## [Problem requirements]
Report back every line below that carries the word "watering".

Object state comparisons:
==========

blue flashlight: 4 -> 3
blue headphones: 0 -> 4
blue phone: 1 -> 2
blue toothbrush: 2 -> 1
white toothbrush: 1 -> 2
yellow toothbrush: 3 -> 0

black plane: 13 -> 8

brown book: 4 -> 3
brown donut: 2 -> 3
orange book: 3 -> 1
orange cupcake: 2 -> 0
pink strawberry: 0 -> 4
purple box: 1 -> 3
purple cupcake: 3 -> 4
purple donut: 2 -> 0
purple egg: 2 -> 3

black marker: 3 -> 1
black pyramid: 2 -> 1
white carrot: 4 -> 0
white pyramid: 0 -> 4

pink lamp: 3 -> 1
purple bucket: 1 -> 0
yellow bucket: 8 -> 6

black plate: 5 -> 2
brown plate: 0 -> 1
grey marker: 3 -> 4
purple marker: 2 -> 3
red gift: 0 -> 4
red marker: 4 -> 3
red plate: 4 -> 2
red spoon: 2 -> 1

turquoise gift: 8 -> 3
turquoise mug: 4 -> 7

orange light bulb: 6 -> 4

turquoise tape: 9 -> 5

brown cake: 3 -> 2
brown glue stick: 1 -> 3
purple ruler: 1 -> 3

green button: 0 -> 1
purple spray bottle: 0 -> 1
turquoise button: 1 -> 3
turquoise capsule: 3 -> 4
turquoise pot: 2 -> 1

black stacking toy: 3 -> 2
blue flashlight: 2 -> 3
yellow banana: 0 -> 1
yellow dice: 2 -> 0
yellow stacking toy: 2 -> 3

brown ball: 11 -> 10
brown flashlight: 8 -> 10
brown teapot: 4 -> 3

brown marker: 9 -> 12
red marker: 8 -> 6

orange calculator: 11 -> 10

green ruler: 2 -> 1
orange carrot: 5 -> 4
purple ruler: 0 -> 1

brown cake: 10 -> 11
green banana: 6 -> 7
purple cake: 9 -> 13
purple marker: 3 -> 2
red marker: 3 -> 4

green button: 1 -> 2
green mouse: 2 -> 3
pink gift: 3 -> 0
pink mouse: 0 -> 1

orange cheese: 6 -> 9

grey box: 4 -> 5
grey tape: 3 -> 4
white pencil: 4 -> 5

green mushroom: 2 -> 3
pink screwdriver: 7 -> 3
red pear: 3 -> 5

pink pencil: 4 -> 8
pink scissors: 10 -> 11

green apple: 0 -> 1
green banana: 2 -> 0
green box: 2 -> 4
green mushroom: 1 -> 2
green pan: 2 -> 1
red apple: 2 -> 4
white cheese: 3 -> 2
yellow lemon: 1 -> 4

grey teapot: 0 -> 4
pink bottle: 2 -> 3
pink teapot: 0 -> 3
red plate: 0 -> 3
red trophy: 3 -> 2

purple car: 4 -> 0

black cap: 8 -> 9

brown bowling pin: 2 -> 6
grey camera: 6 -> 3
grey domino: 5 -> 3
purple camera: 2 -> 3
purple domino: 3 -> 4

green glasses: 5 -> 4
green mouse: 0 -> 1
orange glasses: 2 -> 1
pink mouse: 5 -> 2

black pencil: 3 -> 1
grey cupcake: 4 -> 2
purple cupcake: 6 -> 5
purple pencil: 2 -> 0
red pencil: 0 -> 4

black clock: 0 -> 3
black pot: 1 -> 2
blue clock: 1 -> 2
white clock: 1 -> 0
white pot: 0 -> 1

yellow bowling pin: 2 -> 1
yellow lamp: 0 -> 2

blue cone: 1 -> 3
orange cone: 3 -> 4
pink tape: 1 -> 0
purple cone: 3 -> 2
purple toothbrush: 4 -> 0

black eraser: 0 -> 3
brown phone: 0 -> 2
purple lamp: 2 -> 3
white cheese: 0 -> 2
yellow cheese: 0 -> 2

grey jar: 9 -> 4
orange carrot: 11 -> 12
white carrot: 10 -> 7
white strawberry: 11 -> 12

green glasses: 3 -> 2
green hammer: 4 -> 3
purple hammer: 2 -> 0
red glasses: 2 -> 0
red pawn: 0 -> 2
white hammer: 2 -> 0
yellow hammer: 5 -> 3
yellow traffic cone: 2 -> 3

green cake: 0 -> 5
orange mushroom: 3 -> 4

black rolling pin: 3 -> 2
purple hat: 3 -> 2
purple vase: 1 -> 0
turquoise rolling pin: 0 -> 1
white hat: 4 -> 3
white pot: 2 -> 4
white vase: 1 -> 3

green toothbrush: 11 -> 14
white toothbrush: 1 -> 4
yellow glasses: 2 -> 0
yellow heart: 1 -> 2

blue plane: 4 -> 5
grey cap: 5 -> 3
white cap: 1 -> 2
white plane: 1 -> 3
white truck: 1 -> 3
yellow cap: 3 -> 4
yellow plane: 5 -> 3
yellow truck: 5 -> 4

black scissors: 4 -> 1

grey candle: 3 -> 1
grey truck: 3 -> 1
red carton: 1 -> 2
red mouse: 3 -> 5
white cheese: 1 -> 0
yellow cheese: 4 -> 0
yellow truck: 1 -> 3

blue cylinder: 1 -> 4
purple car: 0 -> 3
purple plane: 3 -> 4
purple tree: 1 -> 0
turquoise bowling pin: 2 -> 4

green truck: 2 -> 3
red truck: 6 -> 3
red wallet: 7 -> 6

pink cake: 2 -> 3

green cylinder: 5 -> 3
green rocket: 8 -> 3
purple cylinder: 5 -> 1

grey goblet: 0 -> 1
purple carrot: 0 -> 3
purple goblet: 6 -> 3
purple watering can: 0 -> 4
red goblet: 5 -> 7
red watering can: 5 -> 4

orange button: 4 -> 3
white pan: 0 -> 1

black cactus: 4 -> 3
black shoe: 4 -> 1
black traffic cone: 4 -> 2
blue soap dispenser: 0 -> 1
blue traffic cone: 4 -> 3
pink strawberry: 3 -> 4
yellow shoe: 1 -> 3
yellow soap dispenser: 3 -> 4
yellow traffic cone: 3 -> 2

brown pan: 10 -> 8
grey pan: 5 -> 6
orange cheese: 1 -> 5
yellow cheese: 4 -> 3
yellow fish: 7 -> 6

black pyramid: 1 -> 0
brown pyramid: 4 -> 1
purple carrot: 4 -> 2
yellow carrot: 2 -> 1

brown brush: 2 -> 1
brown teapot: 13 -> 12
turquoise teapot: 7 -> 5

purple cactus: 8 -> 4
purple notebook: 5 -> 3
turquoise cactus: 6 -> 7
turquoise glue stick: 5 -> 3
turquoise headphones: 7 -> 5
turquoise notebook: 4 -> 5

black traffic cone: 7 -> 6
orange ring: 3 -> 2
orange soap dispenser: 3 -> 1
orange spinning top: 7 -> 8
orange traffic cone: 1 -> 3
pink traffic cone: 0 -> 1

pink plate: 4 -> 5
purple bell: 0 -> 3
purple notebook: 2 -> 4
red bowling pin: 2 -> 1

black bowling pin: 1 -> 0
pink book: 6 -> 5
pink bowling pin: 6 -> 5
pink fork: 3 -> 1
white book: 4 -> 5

==========

## [Written solution]
purple watering can: 0 -> 4
red watering can: 5 -> 4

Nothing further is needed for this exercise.